INPUT RECORDS:
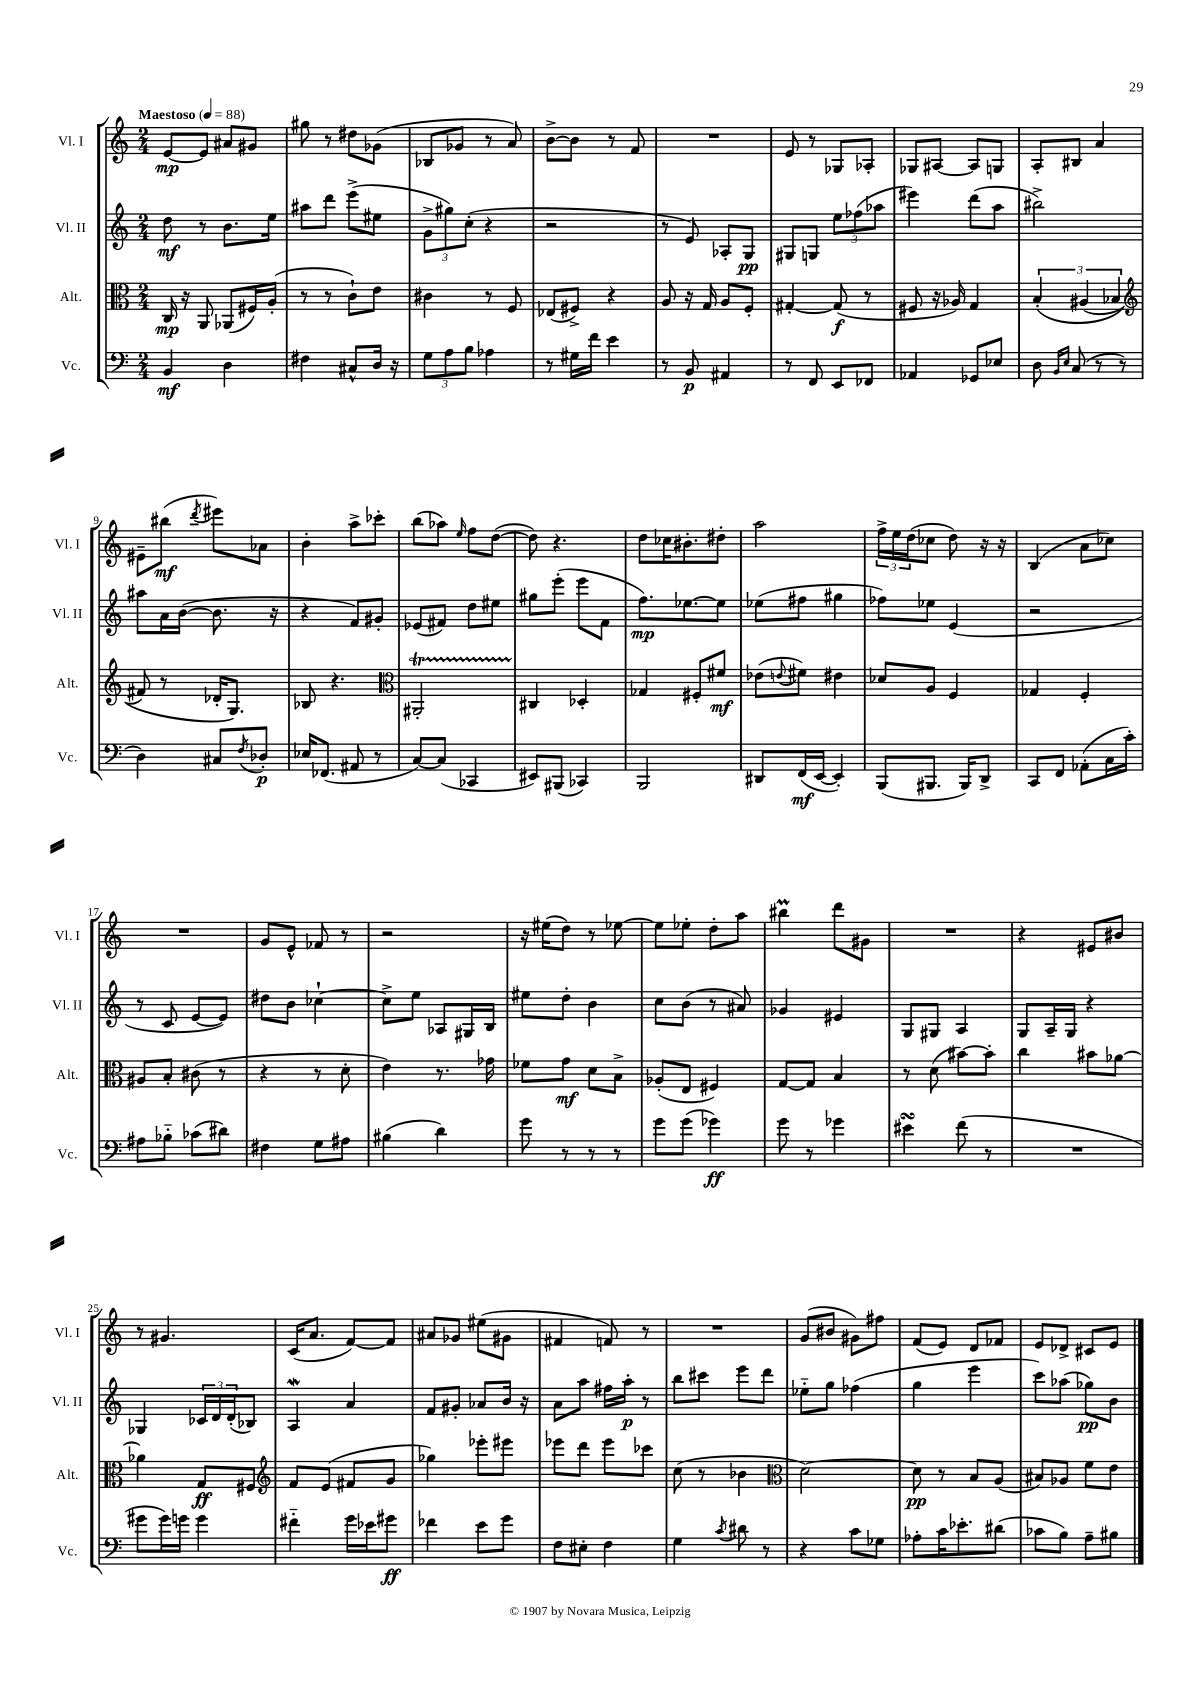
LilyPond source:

<<
\new StaffGroup <<
\new Staff = "s0" \with { instrumentName = "Vl. I" shortInstrumentName = "Vl. I" } {
    \clef treble \key c \major \numericTimeSignature \time 2/4 \tempo "Maestoso" 4 = 88
    e'8~\mp e'8 ais'8 gis'8 |
    gis''8 r8 dis''8 ges'8( |
    bes8 ges'8 r8 a'8) |
    b'8~-> b'8 r8 f'8 |
    R2 |
    e'8 r8 ges8 aes8-. |
    ges8 ais8~ ais8 g8 |
    a8-. bis8 a'4 |
    eis'8-- bis''8\mf( \acciaccatura { d'''8 } eis'''8) aes'8 |
    b'4-. a''8-> ces'''8-. |
    b''8( aes''8) \grace { e''16 } f''8 d''8~( |
    d''8) r4. |
    d''8 ces''16 bis'8.-. dis''8-. |
    a''2 |
    \tuplet 3/2 { f''16-> e''16 d''16( } ces''8 d''8) r16 r16 |
    b4( a'8 ces''8) |
    R2 |
    g'8 e'8-^ fes'8 r8 |
    r2 |
    r16 eis''16( d''8) r8 ees''8~ |
    ees''8 ees''8-. d''8-. a''8 |
    bis''4\prall d'''8 gis'8 |
    R2 |
    r4 eis'8 bis'8 |
    r8 gis'4. |
    c'16( a'8. f'8~) f'8 |
    ais'8 ges'8 eis''8( gis'8 |
    fis'4 f'8) r8 |
    R2 |
    g'8( bis'8 gis'8) fis''8 |
    f'8( e'8) d'8 fes'8 |
    e'8 des'8-> cis'8 e'8 \bar "|." |
}
\new Staff = "s1" \with { instrumentName = "Vl. II" shortInstrumentName = "Vl. II" } {
    \clef treble \key c \major \numericTimeSignature \time 2/4
    d''8\mf r8 b'8. e''16 |
    ais''8 d'''8 e'''8->( eis''8 |
    \tuplet 3/2 { g'8-> gis''8) c''8-.( } r4 |
    r2 |
    r8 e'8) aes8-. g8\pp |
    gis8 g8 \tuplet 3/2 { e''8 fes''8( aes''8 } |
    eis'''4) d'''8( a''8 |
    bis''2->) |
    ais''8 a'16 b'16~( b'8. r16 |
    r4 f'8) gis'8-. |
    ees'8( fis'8) d''8 eis''8 |
    gis''8 e'''8-.( e'''8 f'8 |
    f''8.\mp) ees''8.~ ees''8 |
    ees''8( fis''8 gis''4 |
    fes''8) ees''8 e'4( |
    r2 |
    r8 c'8 e'8~ e'8) |
    dis''8 b'8 ces''4~-! |
    ces''8-> e''8 aes8 gis16 b16 |
    eis''8 d''8-. b'4 |
    c''8 b'8( r8 ais'8) |
    ges'4 eis'4 |
    g8 gis8 a4 |
    g8 a16-- g16 r4 |
    ges4 \tuplet 3/2 { ces'16 d'16 d'16-.( } bes8) |
    a4\mordent a'4 |
    f'8 gis'8-. aes'8 b'16 r16 |
    a'8 a''8 fis''16 a''16-.\p r8 |
    b''8 cis'''8 e'''8 d'''8 |
    ees''8-_ g''8 fes''4( |
    g''4 e'''4 |
    c'''8) aes''8( ges''8\pp) b'8 \bar "|." |
}
\new Staff = "s2" \with { instrumentName = "Alt." shortInstrumentName = "Alt." } {
    \clef alto \key c \major \numericTimeSignature \time 2/4
    c16\mp r16 a,8 aes,8( fis16) a16-.( |
    r8 r8 c'8-!) e'8 |
    cis'4 r8 f8 |
    ees8( fis8->) r4 |
    a8 r16 g16 a8 f8-. |
    gis4~-. gis8\f( r8 |
    fis8 r16 aes16) g4 |
    \tuplet 3/2 { b4-.\( ais4( bes4 } |
    \clef treble fis'8) r8 des'16-. g8.\) |
    bes8 r4. |
    \clef alto ais,2-.\startTrillSpan |
    cis4\stopTrillSpan des4-. |
    ges4 fis8-. fis'8\mf |
    ees'8( \appoggiatura { e'8 } fis'8) eis'4 |
    des'8 a8 f4 |
    ges4 f4-. |
    ais8 b8-. cis'8( r8 |
    r4 r8 d'8-. |
    e'4) r8. ges'16 |
    fes'8 g'8\mf d'8 b8-> |
    aes8-.( e8 fis4) |
    g8~ g8 b4 |
    r8 d'8( bis'8~) bis'8-. |
    c''4 bis'8 aes'8~ |
    aes'4 g8\ff fis8 |
    \clef treble f'8 e'8( fis'8 g'8 |
    ges''4) ees'''8-. eis'''8 |
    ees'''8 d'''8 ees'''8 ces'''8 |
    c''8( r8 bes'4 |
    \clef alto d'2~) |
    d'8\pp r8 b8 a8( |
    bis8) aes8 f'8 e'8 \bar "|." |
}
\new Staff = "s3" \with { instrumentName = "Vc." shortInstrumentName = "Vc." } {
    \clef bass \key c \major \numericTimeSignature \time 2/4
    b,4\mf d4 |
    fis4 cis8-^ d16 r16 |
    \tuplet 3/2 { g8 a8 b8 } aes4 |
    r8 gis16 f'16 e'4 |
    r8 b,8\p ais,4 |
    r8 f,8 e,8 fes,8 |
    aes,4 ges,8 ees8 |
    d8 \grace { b,16 e16 } c8( r8 r8 |
    d4) cis8 \acciaccatura { f8 } des8-.\p |
    ees16 fes,8.( ais,8 r8 |
    c8~) c8( ces,4 |
    eis,8) bis,,8( ces,4) |
    b,,2 |
    dis,8 f,16\mf( e,16~ e,4-.) |
    b,,8( bis,,8. bis,,16) d,8-> |
    c,8 f,8 aes,8-.( c16 c'16-.) |
    ais8 bes8-_ ces'8( dis'8) |
    fis4 g8 ais8 |
    bis4( d'4) |
    g'8 r8 r8 r8 |
    g'8 g'8( ges'4\ff) |
    g'8 r8 ges'4 |
    eis'4\turn f'8( r8 |
    R2 |
    gis'8 gis'16) g'16 g'4 |
    fis'4-_ g'16 ees'16 gis'8\ff |
    fes'4 e'8 g'8 |
    f8 eis8-. f4 |
    g4 \acciaccatura { c'8 } dis'8 r8 |
    r4 c'8 ges8 |
    aes8-. c'16 ees'8.-. dis'8( |
    ces'8 b8) a8-- bis8 \bar "|." |
}
>>
>>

CHALLENGE: List every line above that contains the string "tuplet", copying each one in full.

EXERCISE RESPONSE:
    \tuplet 3/2 { f''16-> e''16 d''16( } ces''8 d''8) r16 r16 |
    \tuplet 3/2 { g'8-> gis''8) c''8-.( } r4 |
    gis8 g8 \tuplet 3/2 { e''8 fes''8( aes''8 } |
    ges4 \tuplet 3/2 { ces'16 d'16 d'16-.( } bes8) |
    \tuplet 3/2 { b4-.\( ais4( bes4 } |
    \tuplet 3/2 { g8 a8 b8 } aes4 |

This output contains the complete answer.